** Opening Dataset block **

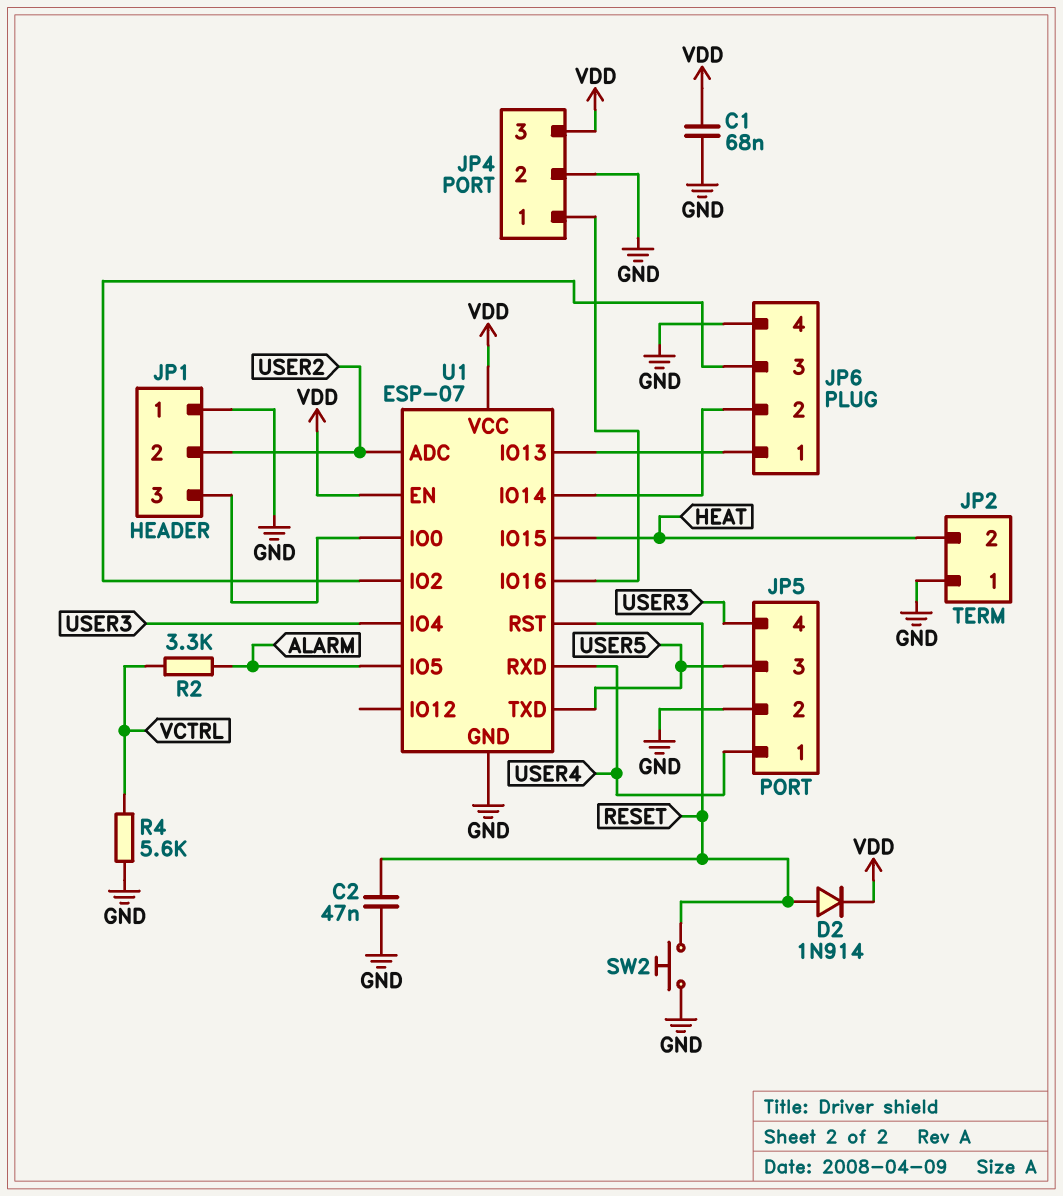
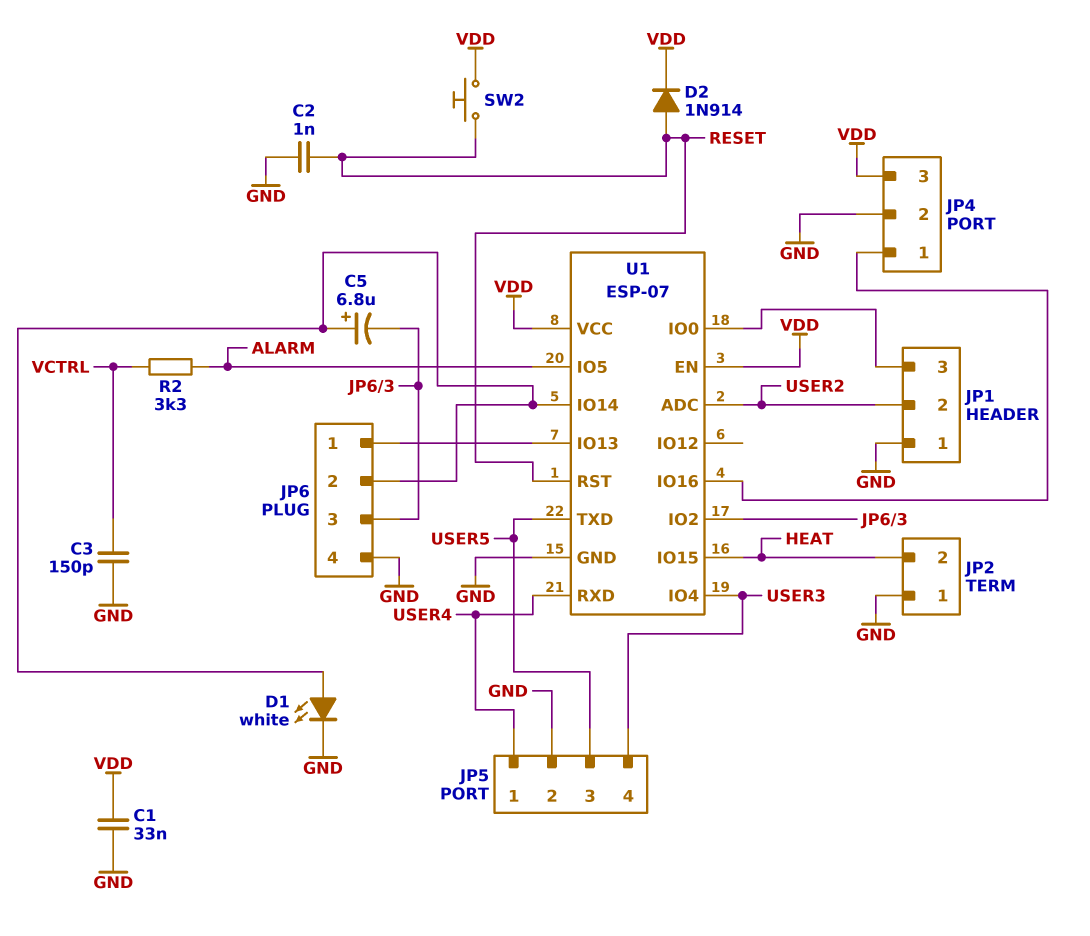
C1: 68nF (GND, VDD) -> 33nF (GND, VDD)
C2: 47nF (GND, RESET) -> 1nF (GND, RESET)
C3: none -> 150pF (GND, VCTRL)
C5: none -> 6.8uF (plus JP6/2, minus JP6/3)
D1: none -> LED white (A JP6/2, K GND)
R4: 5.6k (GND, VCTRL) -> none
SW2: button (GND, RESET) -> button (RESET, VDD)

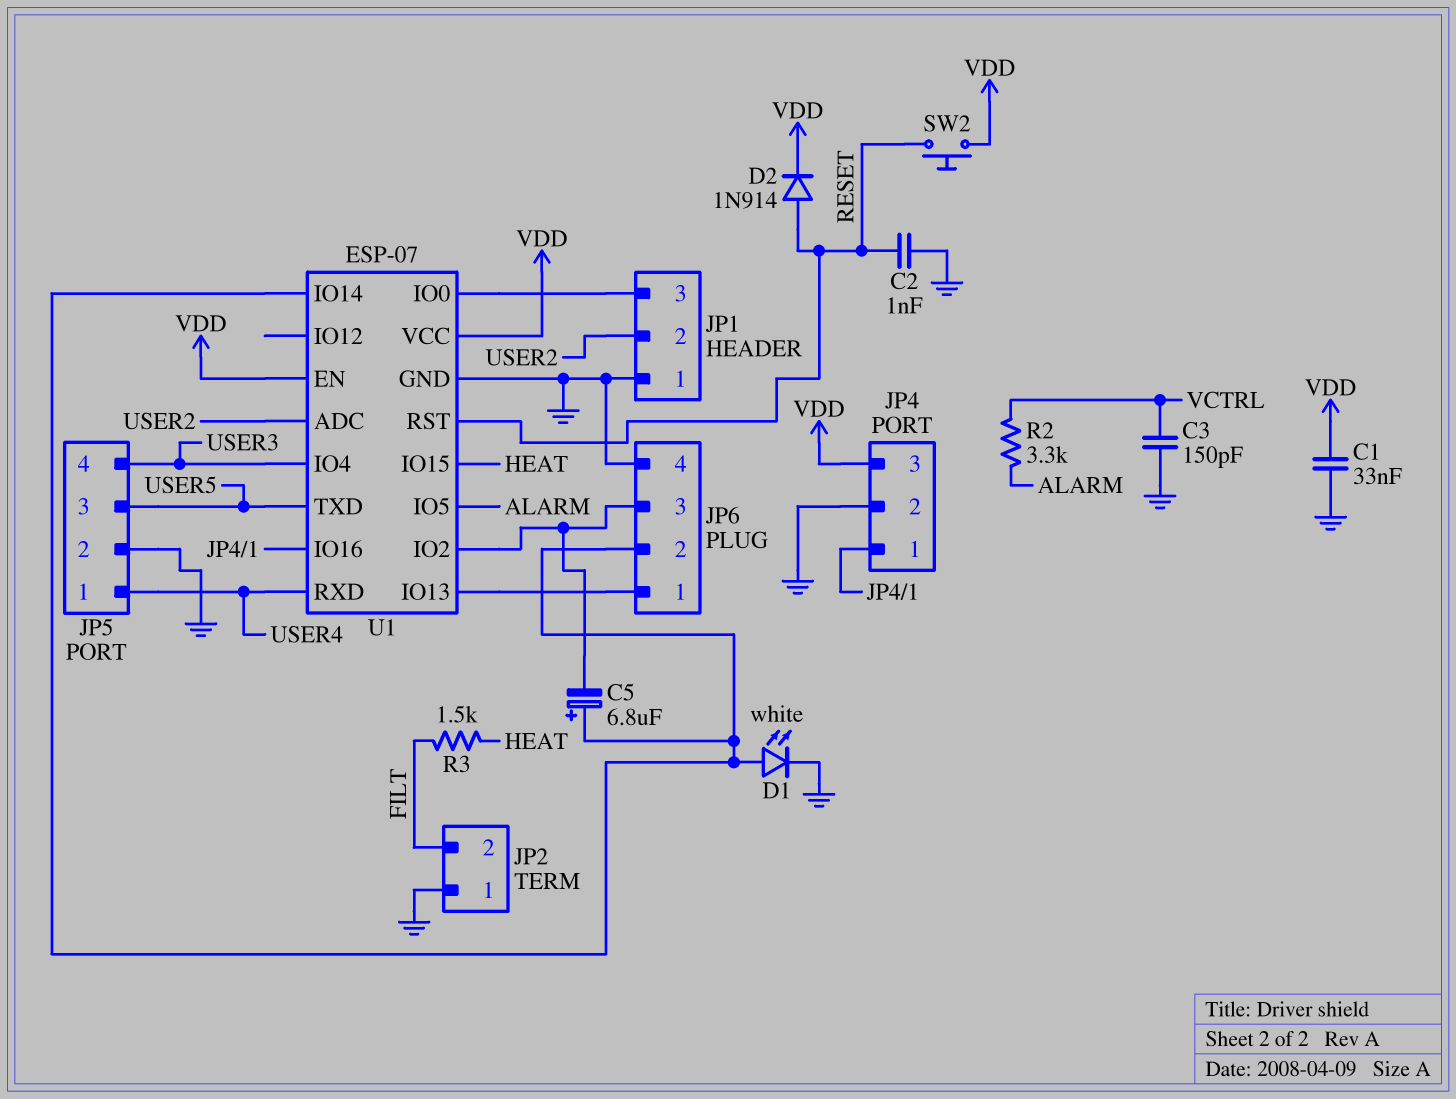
JP2 pin 2: HEAT -> FILT
R3: none -> 1.5k (FILT, HEAT)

** Closing Dataset block **

The answer must be the whole listing, word for word, with no pictures in it. Please write it out.

C1: 68nF (GND, VDD) -> 33nF (GND, VDD)
C2: 47nF (GND, RESET) -> 1nF (GND, RESET)
C3: none -> 150pF (GND, VCTRL)
C5: none -> 6.8uF (plus JP6/2, minus JP6/3)
D1: none -> LED white (A JP6/2, K GND)
R4: 5.6k (GND, VCTRL) -> none
SW2: button (GND, RESET) -> button (RESET, VDD)

JP2 pin 2: HEAT -> FILT
R3: none -> 1.5k (FILT, HEAT)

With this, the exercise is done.